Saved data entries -
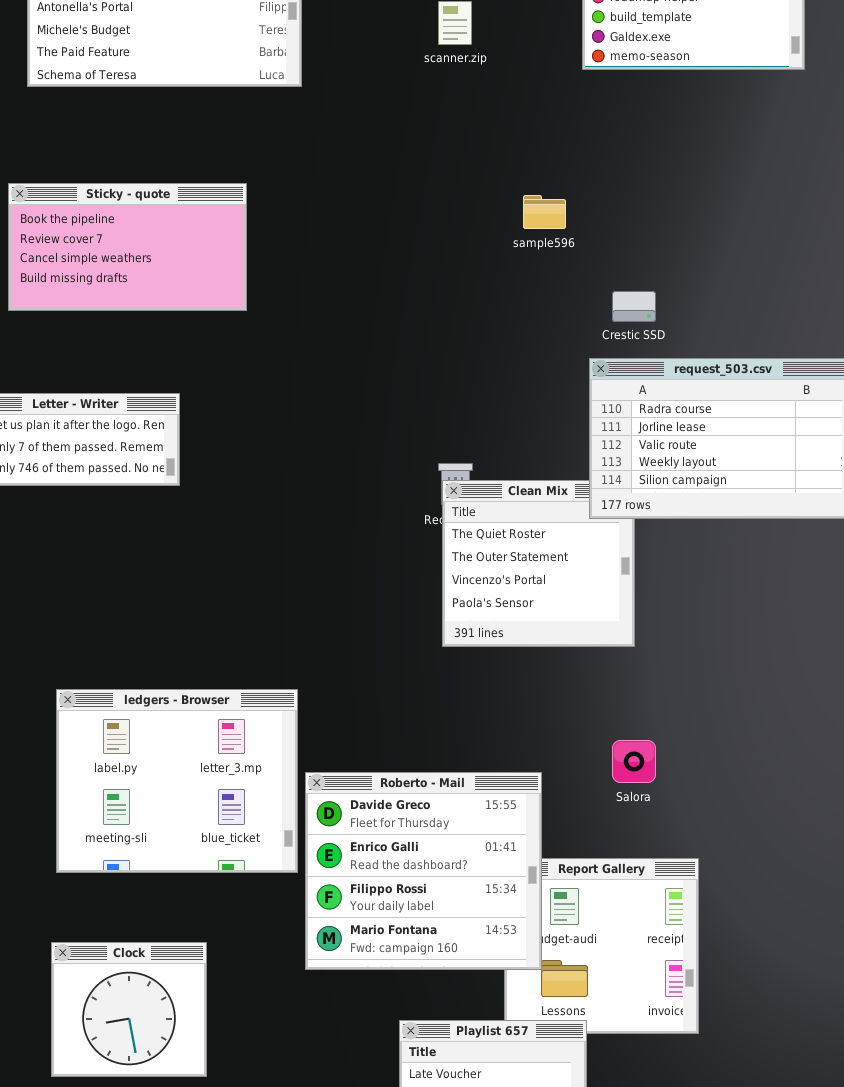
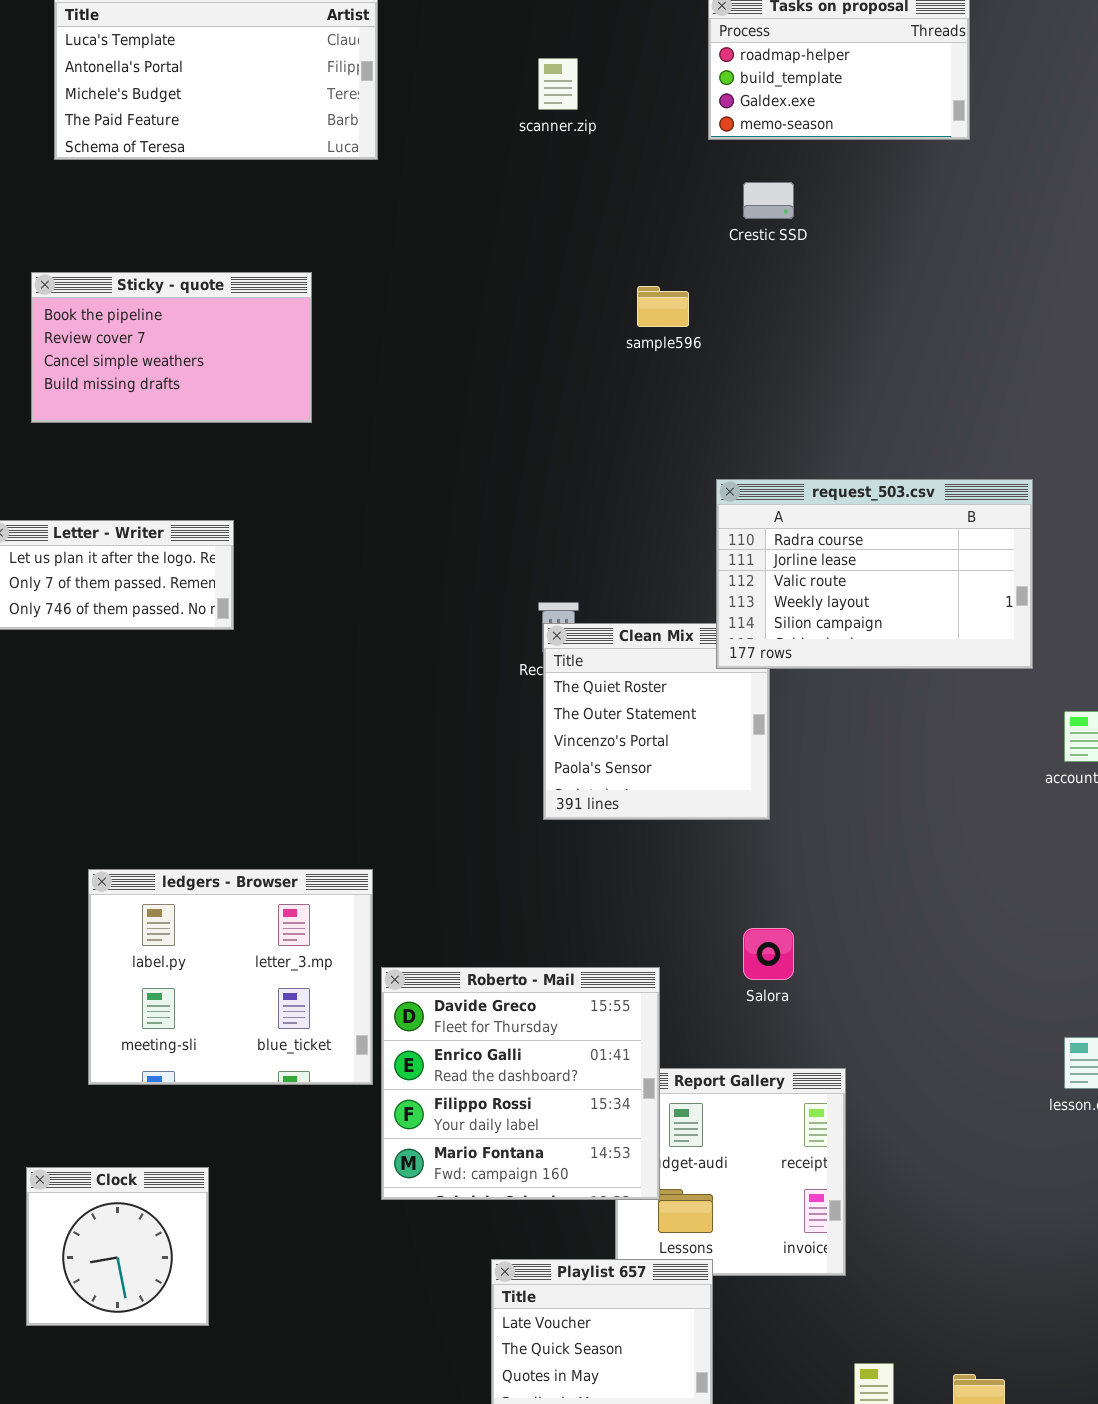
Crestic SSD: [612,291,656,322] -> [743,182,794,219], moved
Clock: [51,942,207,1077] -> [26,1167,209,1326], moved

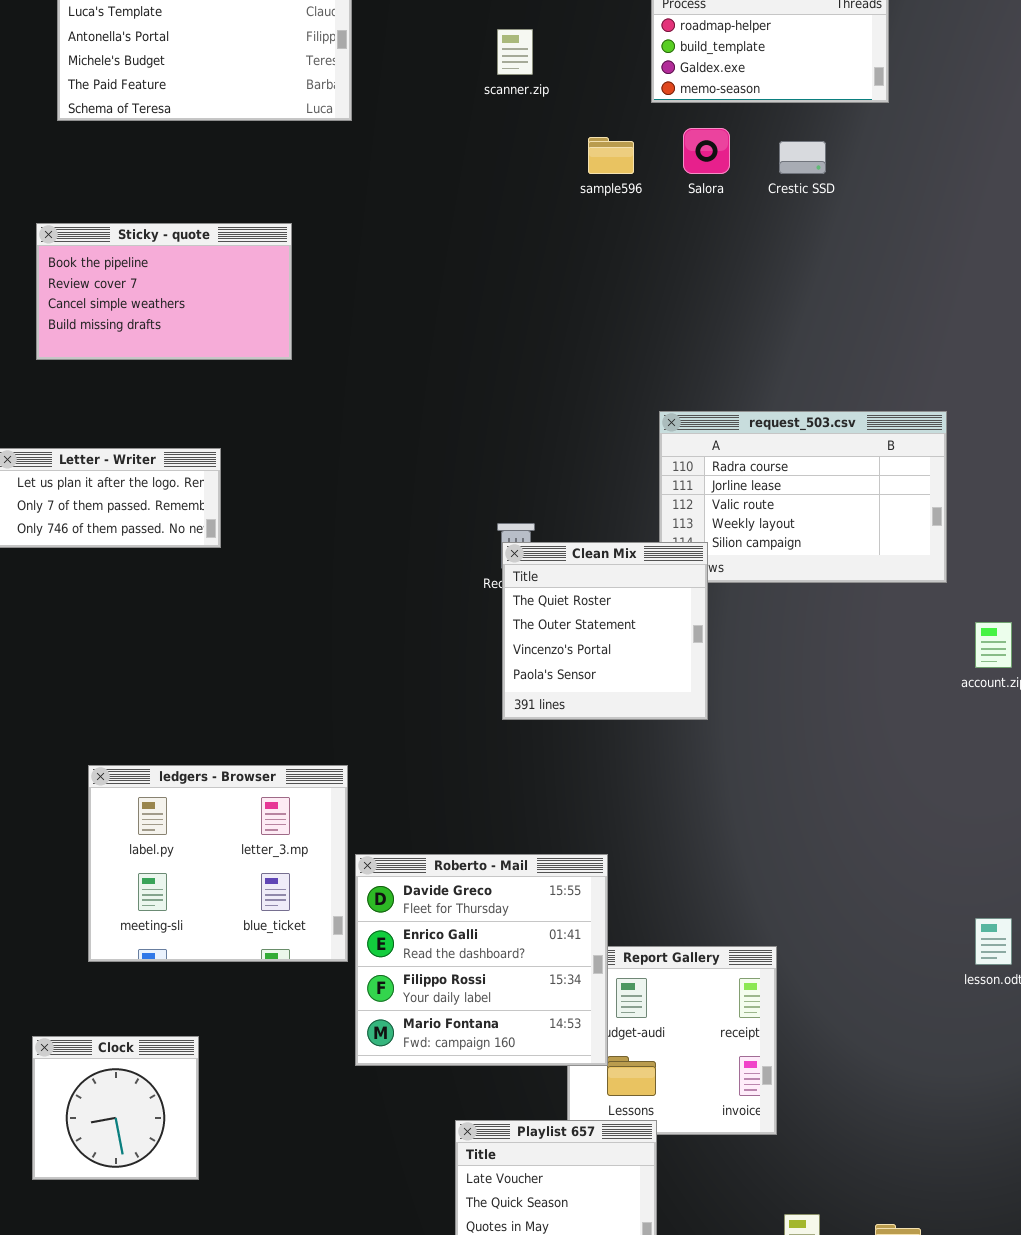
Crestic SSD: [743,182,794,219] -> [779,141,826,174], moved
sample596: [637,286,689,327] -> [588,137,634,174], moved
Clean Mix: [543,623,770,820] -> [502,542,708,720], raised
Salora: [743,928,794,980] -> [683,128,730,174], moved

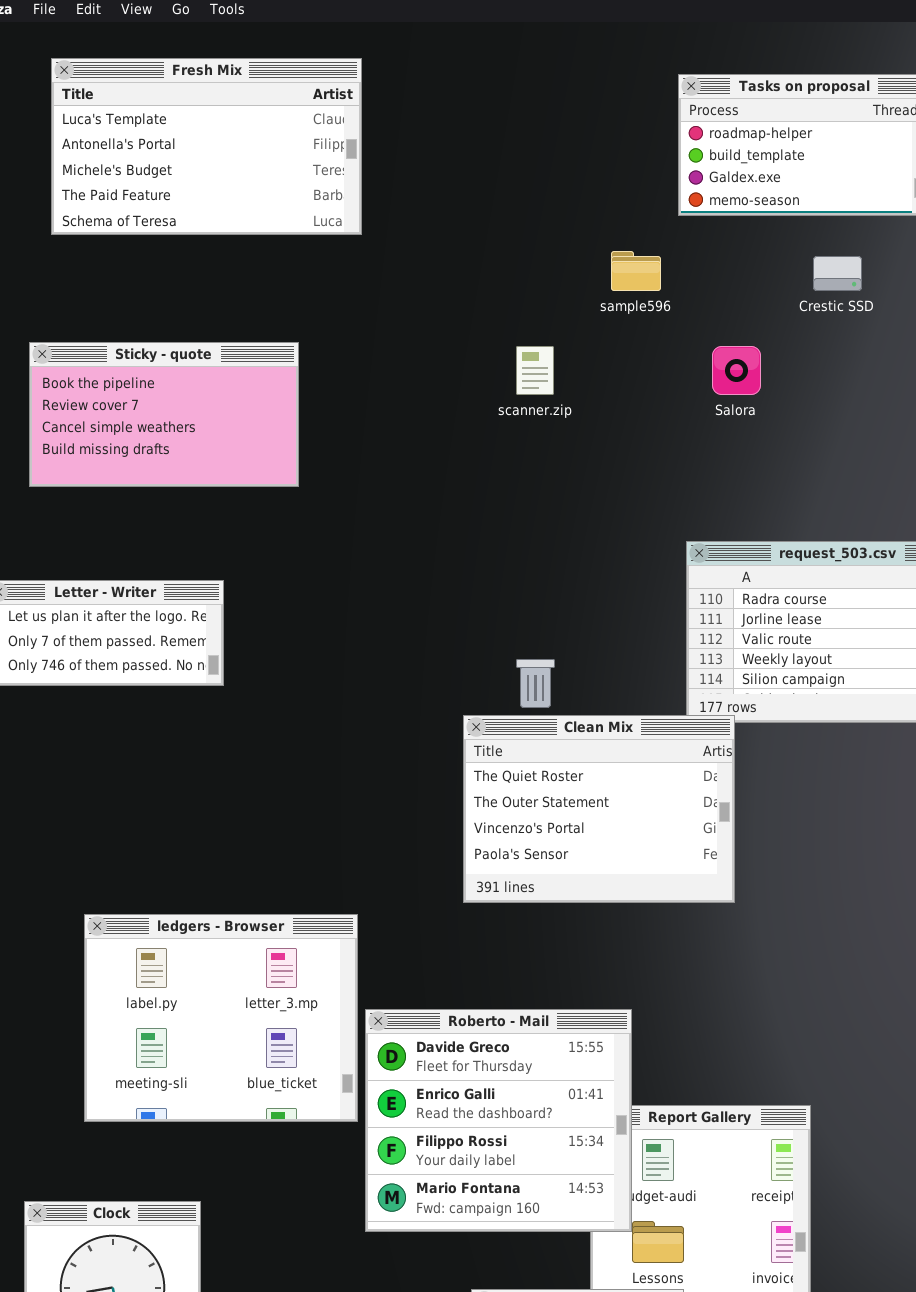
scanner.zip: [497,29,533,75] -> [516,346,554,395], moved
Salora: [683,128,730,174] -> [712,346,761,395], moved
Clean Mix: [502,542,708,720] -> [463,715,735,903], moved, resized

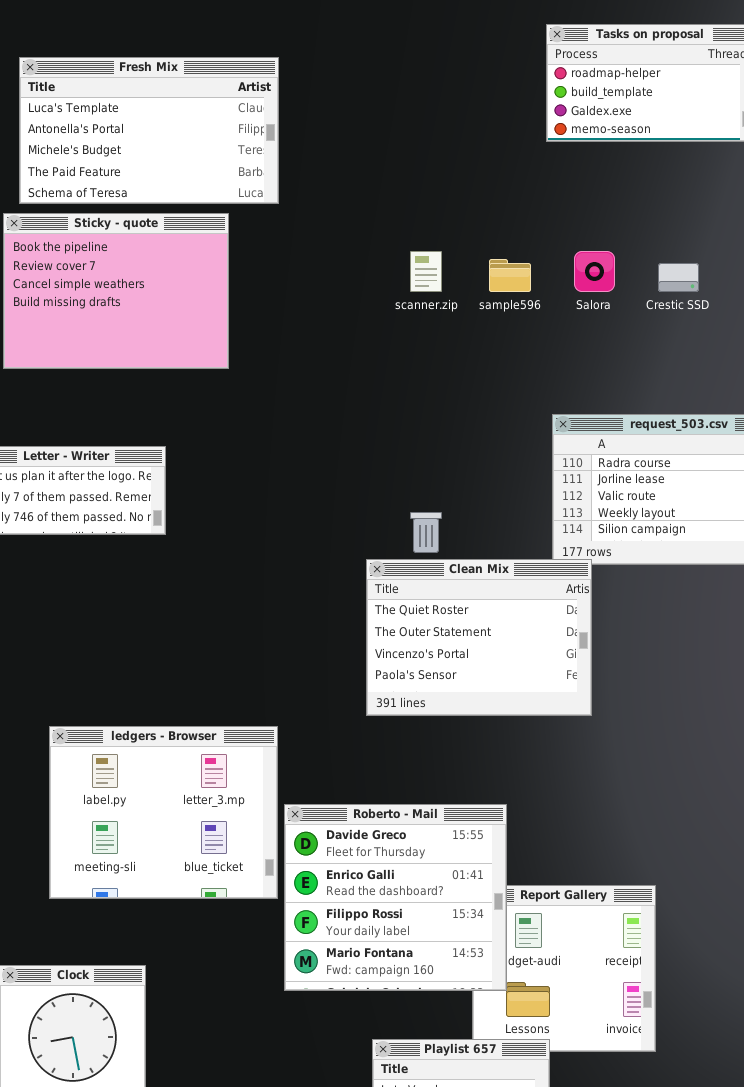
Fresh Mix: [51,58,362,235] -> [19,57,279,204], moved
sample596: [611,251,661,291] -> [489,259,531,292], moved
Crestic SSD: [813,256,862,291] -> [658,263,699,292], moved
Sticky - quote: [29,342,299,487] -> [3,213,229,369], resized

About this task -
Would you write out an exact copy of the entries above, with no images?

Answer to this exercise -
Crestic SSD: [612,291,656,322] -> [743,182,794,219], moved
Clock: [51,942,207,1077] -> [26,1167,209,1326], moved

Crestic SSD: [743,182,794,219] -> [779,141,826,174], moved
sample596: [637,286,689,327] -> [588,137,634,174], moved
Clean Mix: [543,623,770,820] -> [502,542,708,720], raised
Salora: [743,928,794,980] -> [683,128,730,174], moved

scanner.zip: [497,29,533,75] -> [516,346,554,395], moved
Salora: [683,128,730,174] -> [712,346,761,395], moved
Clean Mix: [502,542,708,720] -> [463,715,735,903], moved, resized

Fresh Mix: [51,58,362,235] -> [19,57,279,204], moved
sample596: [611,251,661,291] -> [489,259,531,292], moved
Crestic SSD: [813,256,862,291] -> [658,263,699,292], moved
Sticky - quote: [29,342,299,487] -> [3,213,229,369], resized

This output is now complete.